=== Data for analysis ===
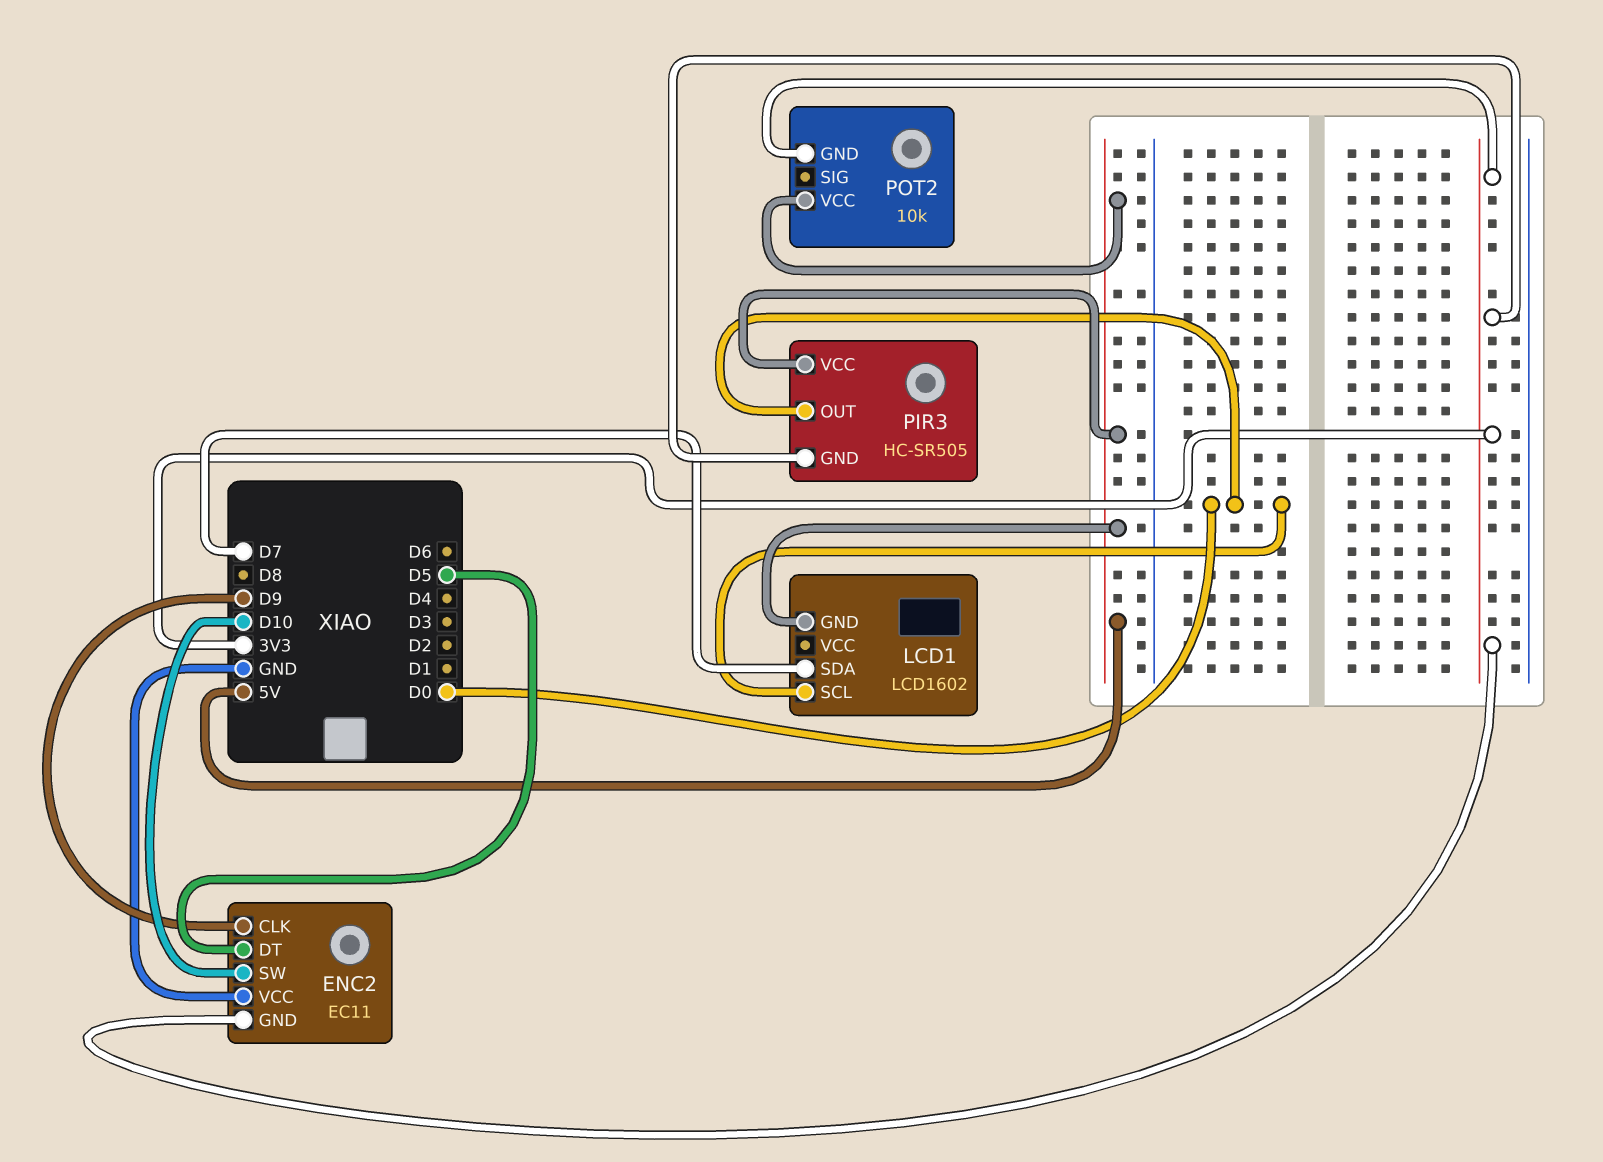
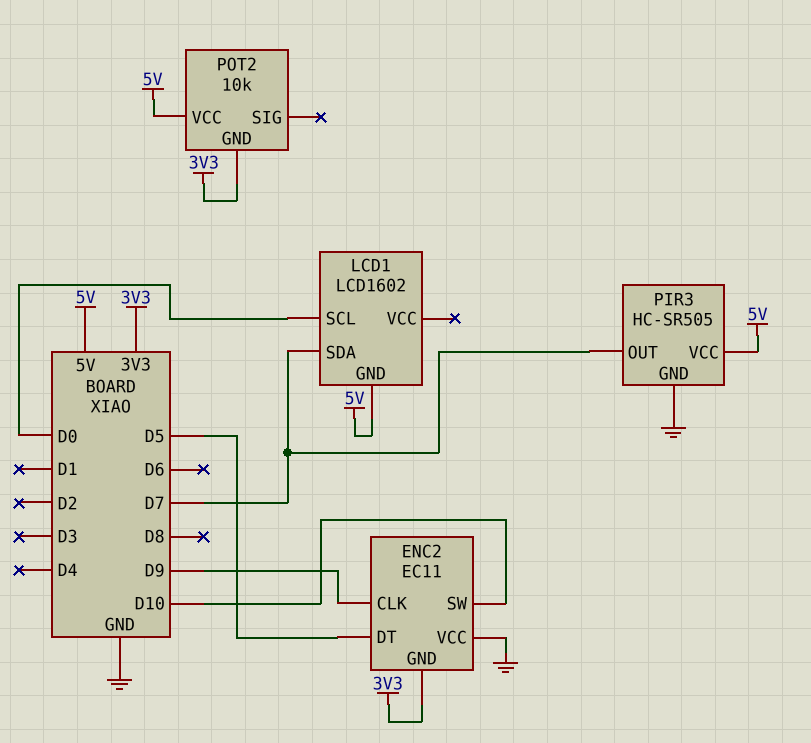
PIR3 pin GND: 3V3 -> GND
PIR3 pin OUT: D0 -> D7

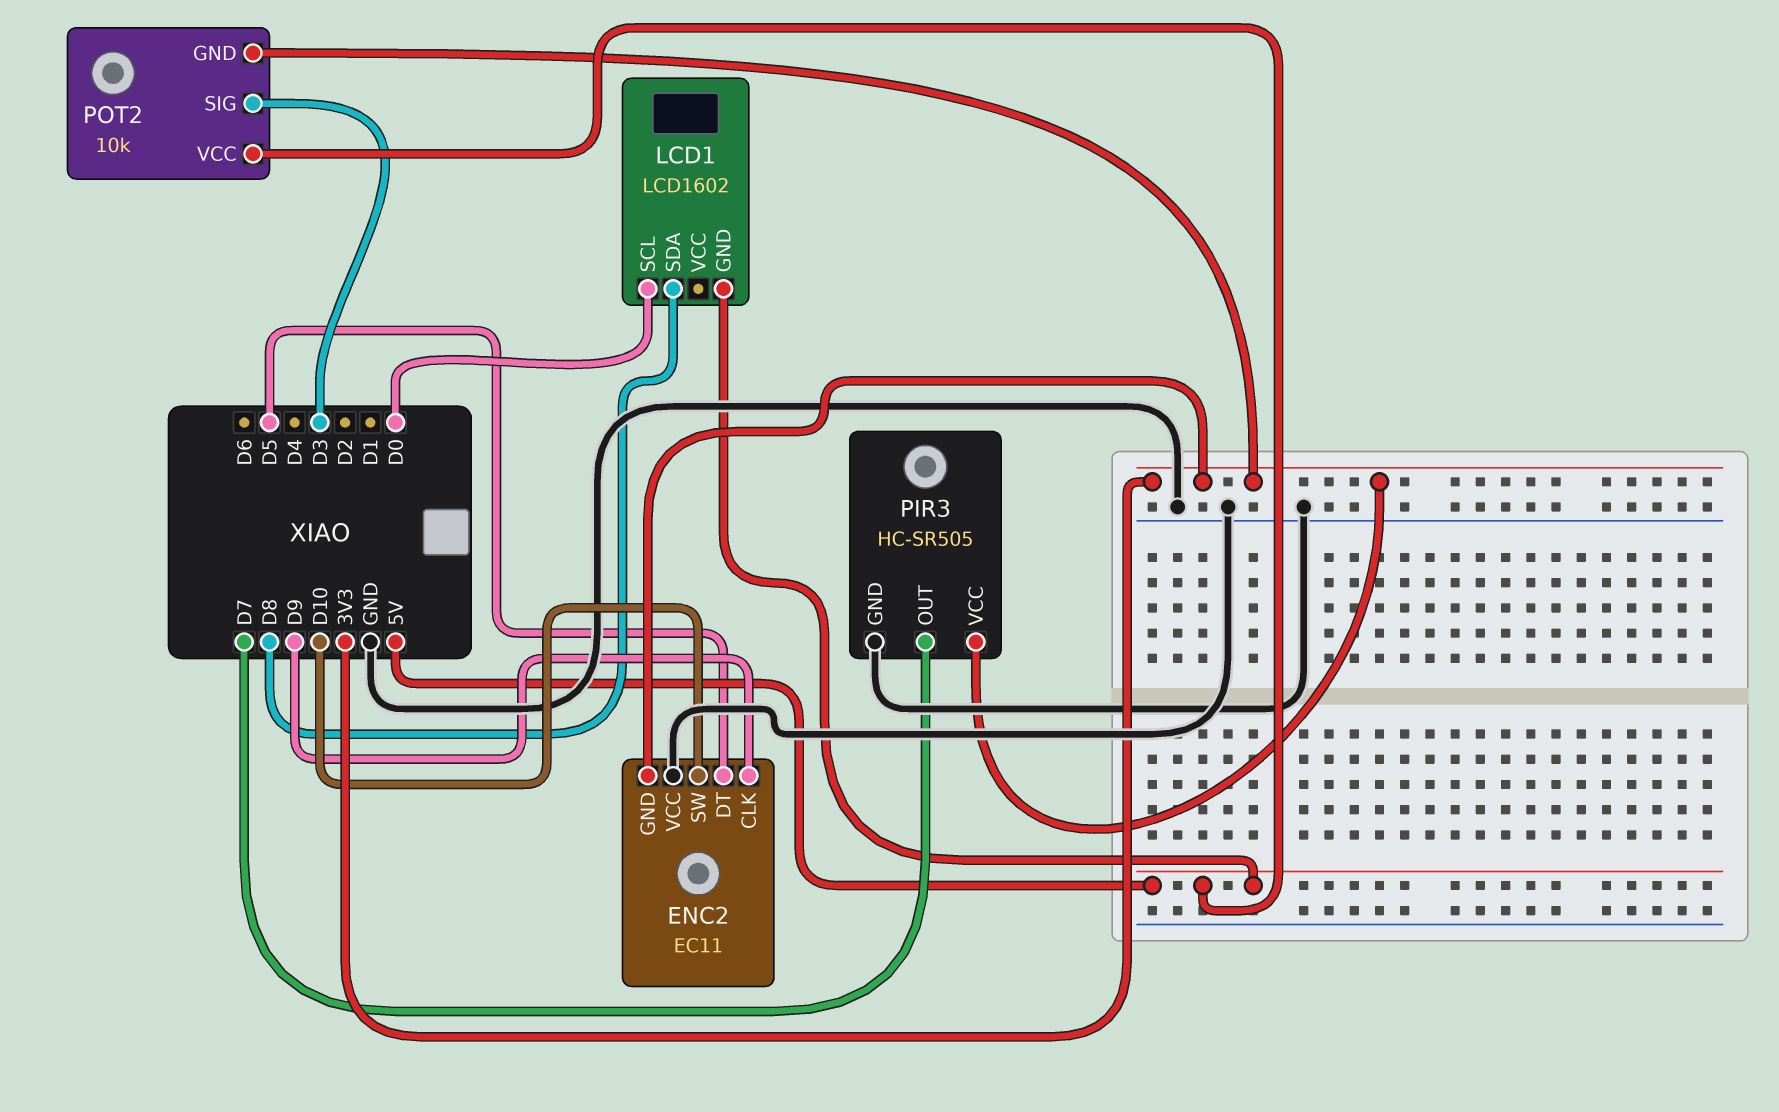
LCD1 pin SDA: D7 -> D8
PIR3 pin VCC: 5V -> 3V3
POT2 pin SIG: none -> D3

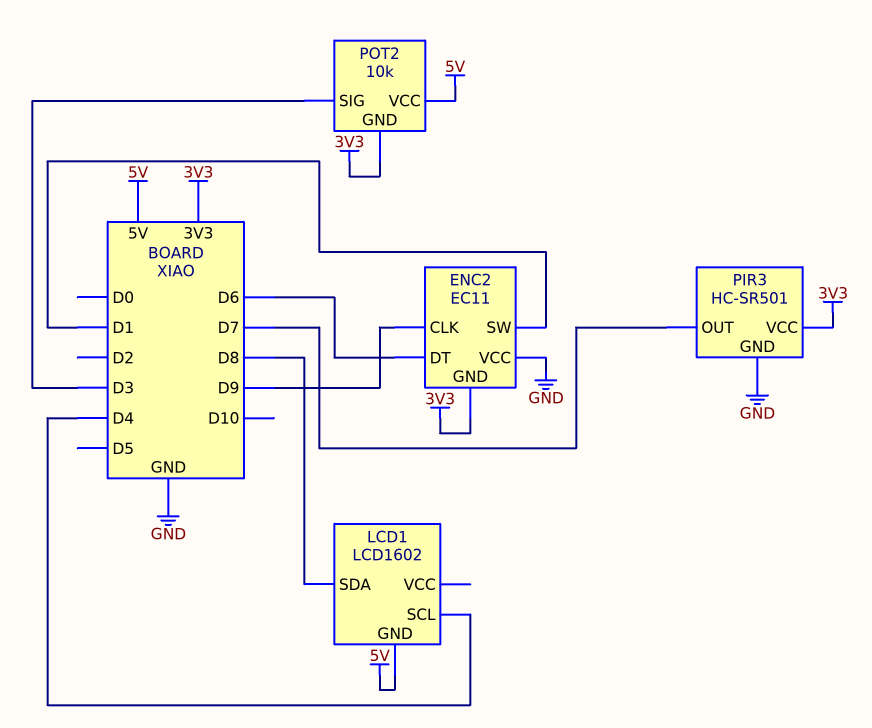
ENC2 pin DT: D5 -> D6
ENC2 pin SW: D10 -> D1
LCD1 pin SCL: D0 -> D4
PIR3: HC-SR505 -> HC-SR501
===
=== Data for analysis ===
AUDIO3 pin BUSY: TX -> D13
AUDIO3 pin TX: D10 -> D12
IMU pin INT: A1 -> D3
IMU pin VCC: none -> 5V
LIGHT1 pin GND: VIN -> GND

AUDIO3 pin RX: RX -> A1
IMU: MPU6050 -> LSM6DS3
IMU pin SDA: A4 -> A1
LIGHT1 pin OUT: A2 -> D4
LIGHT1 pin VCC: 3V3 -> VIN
===
=== Data for analysis ===
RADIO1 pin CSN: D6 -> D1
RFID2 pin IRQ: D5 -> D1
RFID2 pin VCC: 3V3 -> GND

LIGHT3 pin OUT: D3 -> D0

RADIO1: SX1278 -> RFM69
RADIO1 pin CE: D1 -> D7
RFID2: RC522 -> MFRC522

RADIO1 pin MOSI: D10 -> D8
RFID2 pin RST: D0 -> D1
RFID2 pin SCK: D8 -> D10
===
Exercise brief - Quote the data above from the line containing "RADIO1 pin MOSI: D10 -> D8" to the line containing "RFID2 pin SCK: D8 -> D10", inclusive, and stop.

Response to this exercise -
RADIO1 pin MOSI: D10 -> D8
RFID2 pin RST: D0 -> D1
RFID2 pin SCK: D8 -> D10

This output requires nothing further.